** Data follows **
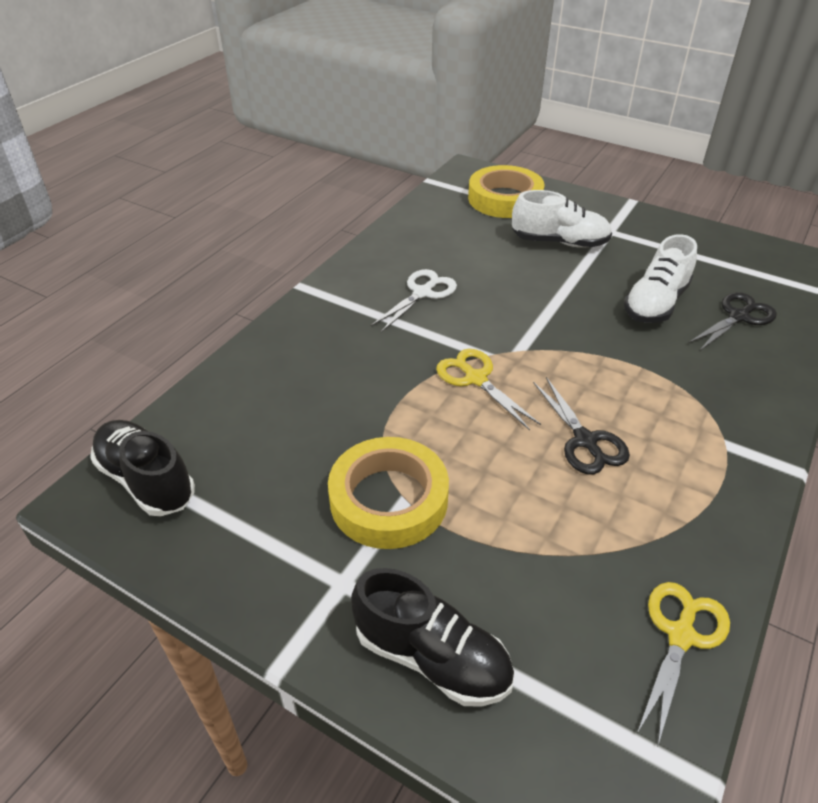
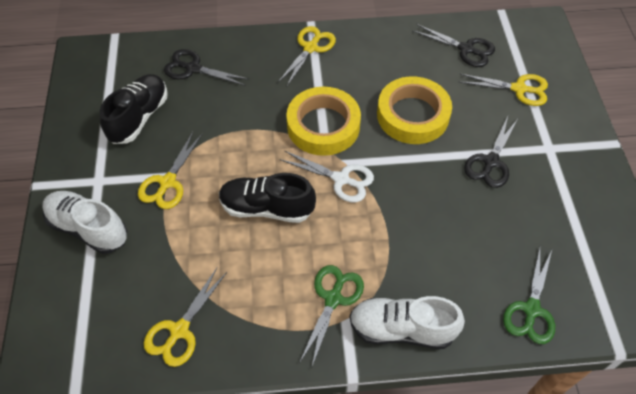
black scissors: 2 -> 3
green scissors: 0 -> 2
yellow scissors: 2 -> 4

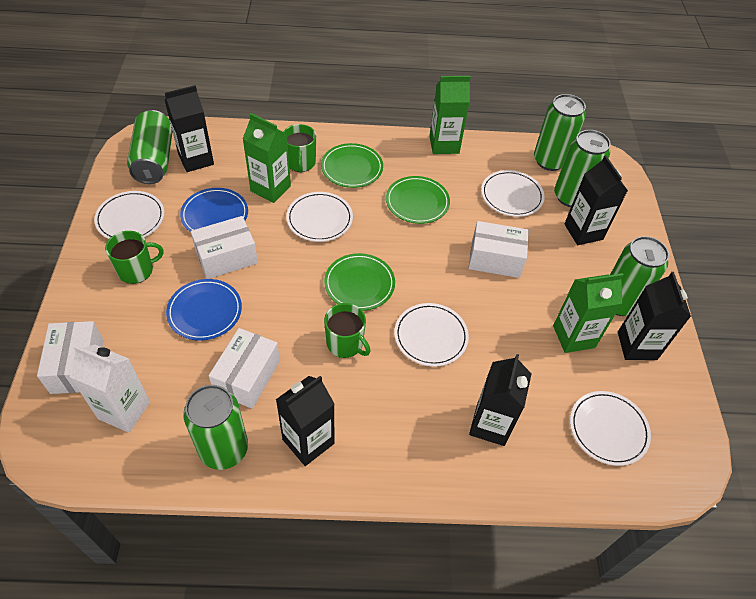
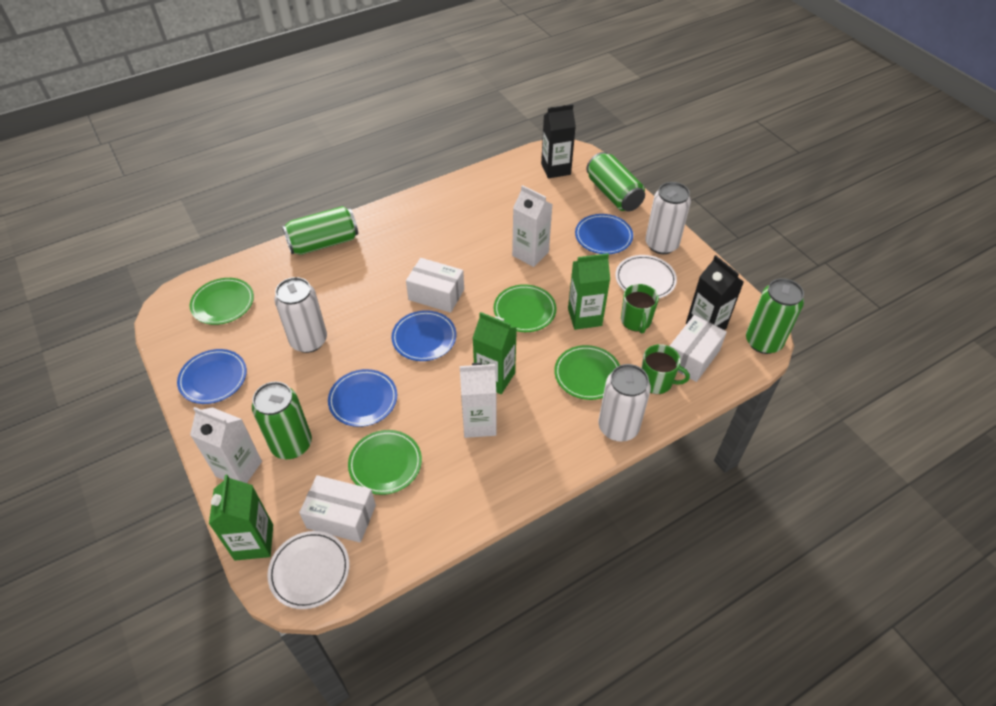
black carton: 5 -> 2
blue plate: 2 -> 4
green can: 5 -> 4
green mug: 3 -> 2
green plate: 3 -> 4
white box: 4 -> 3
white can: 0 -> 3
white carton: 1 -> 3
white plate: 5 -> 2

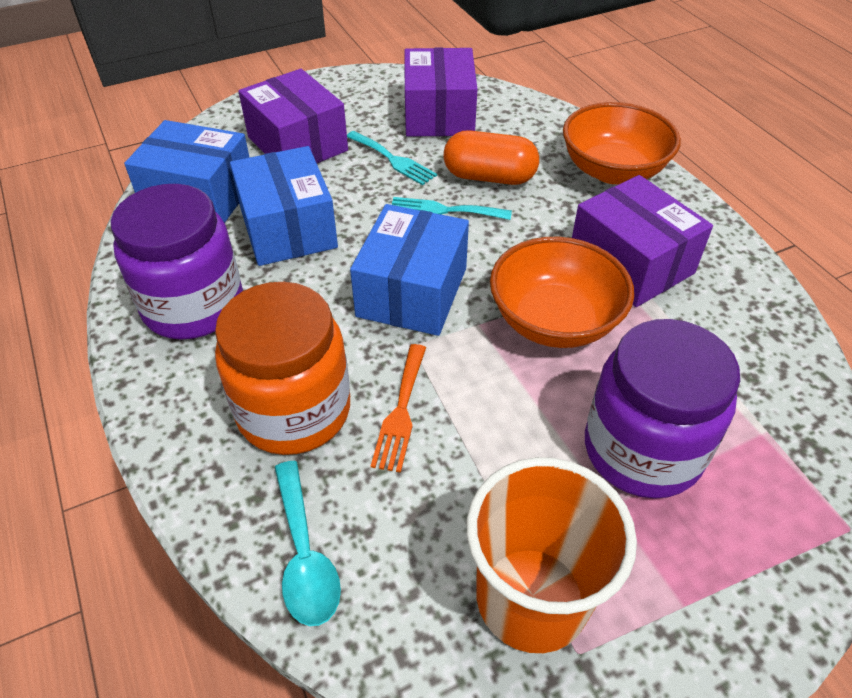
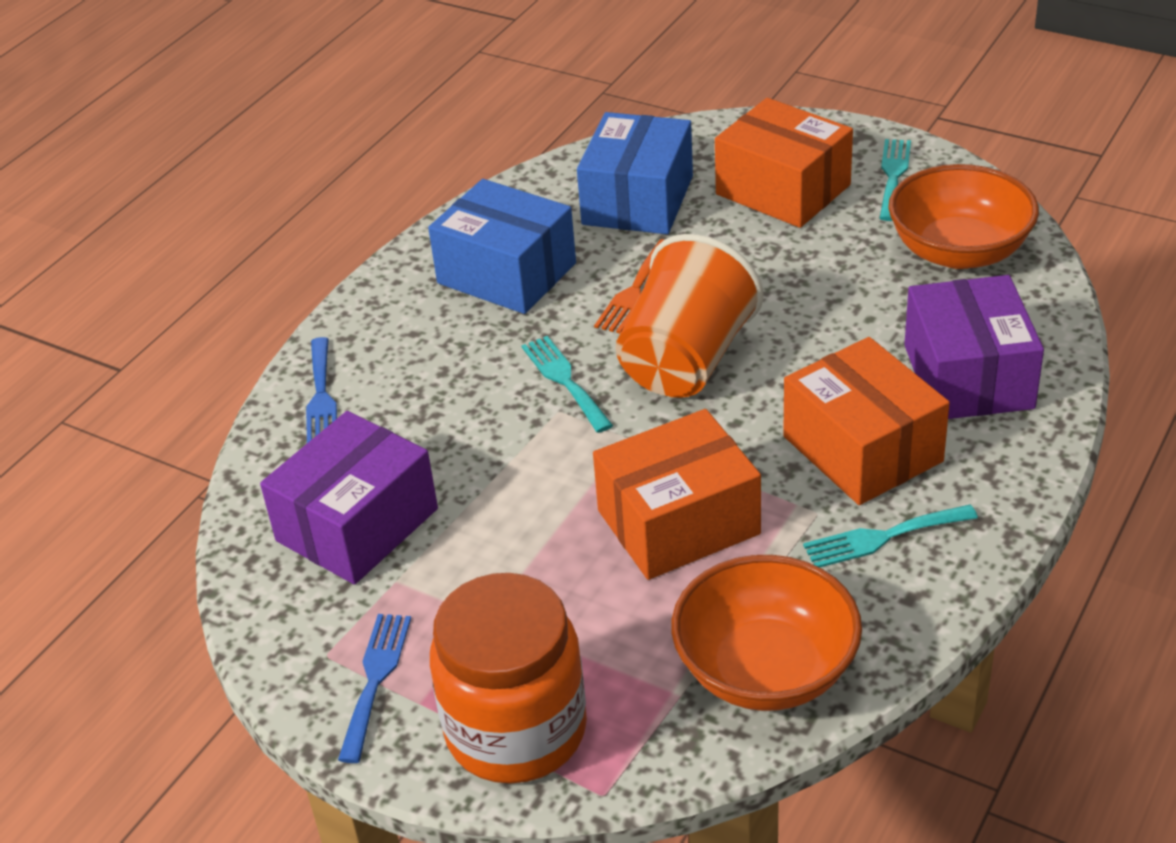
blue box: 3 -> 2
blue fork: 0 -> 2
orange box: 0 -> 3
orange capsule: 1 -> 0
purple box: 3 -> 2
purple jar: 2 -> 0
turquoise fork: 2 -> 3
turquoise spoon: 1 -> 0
** End of Data **
## Your task
If a record holds a picture, leave the picture out, but repeat every line exactly.

## Solution to the problem
black scissors: 2 -> 3
green scissors: 0 -> 2
yellow scissors: 2 -> 4

black carton: 5 -> 2
blue plate: 2 -> 4
green can: 5 -> 4
green mug: 3 -> 2
green plate: 3 -> 4
white box: 4 -> 3
white can: 0 -> 3
white carton: 1 -> 3
white plate: 5 -> 2

blue box: 3 -> 2
blue fork: 0 -> 2
orange box: 0 -> 3
orange capsule: 1 -> 0
purple box: 3 -> 2
purple jar: 2 -> 0
turquoise fork: 2 -> 3
turquoise spoon: 1 -> 0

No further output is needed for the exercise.